• Source information:
+--
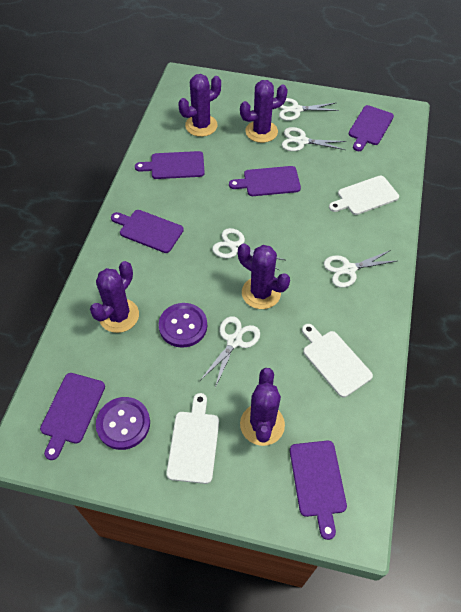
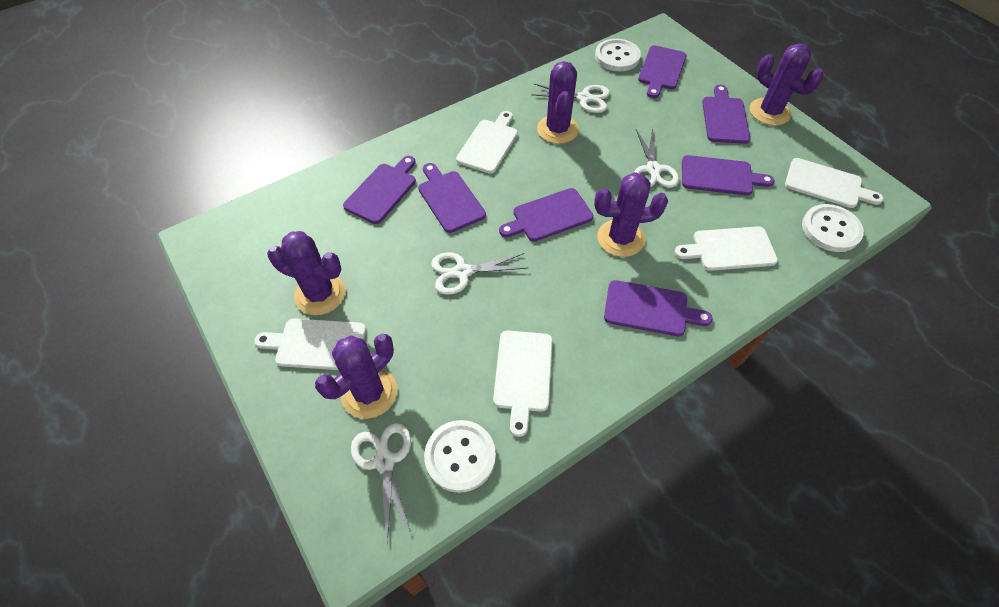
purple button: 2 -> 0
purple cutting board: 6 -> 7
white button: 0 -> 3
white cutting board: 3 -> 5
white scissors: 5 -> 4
+--
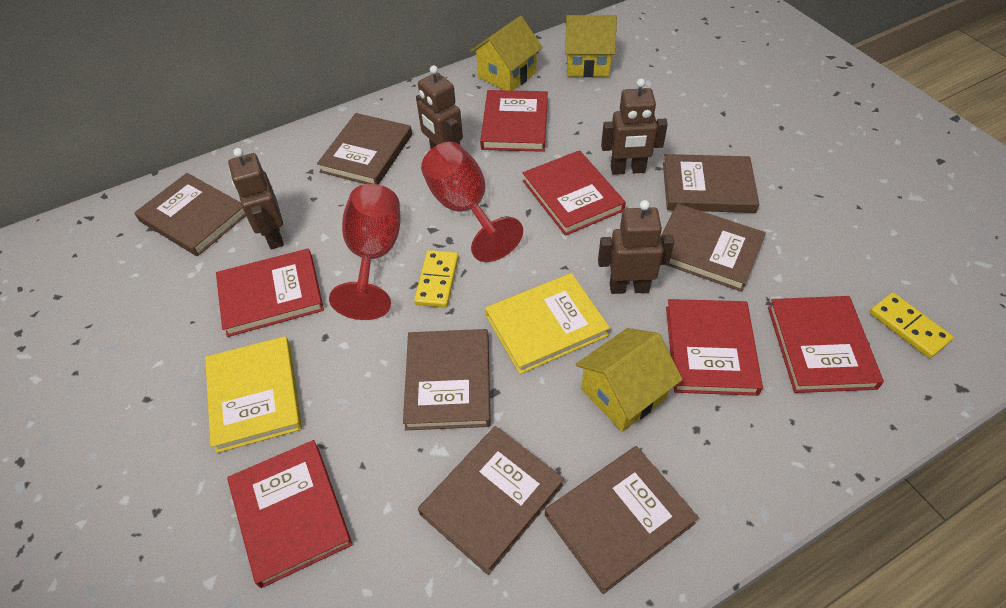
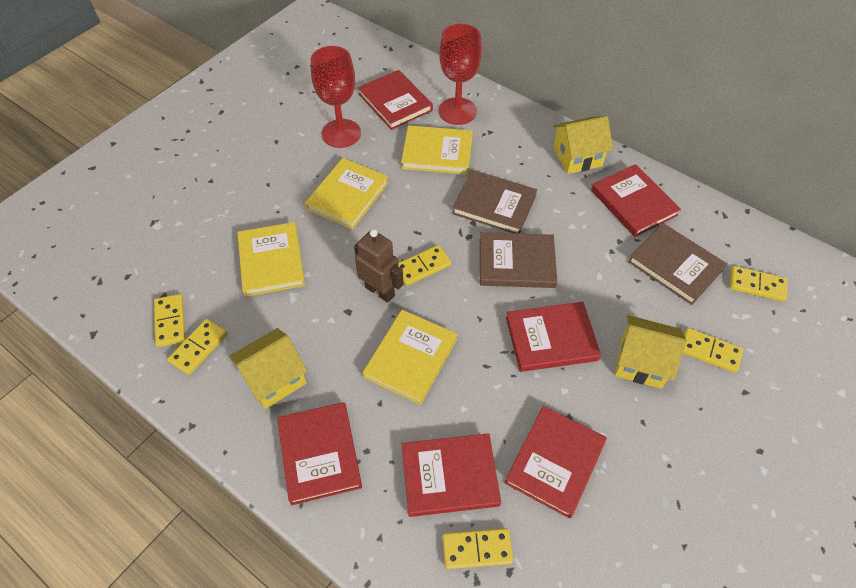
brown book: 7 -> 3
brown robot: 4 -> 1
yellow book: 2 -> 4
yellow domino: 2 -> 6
+--
• Work task:
Report each line of the records that holds the word "board".

• Written response:
purple cutting board: 6 -> 7
white cutting board: 3 -> 5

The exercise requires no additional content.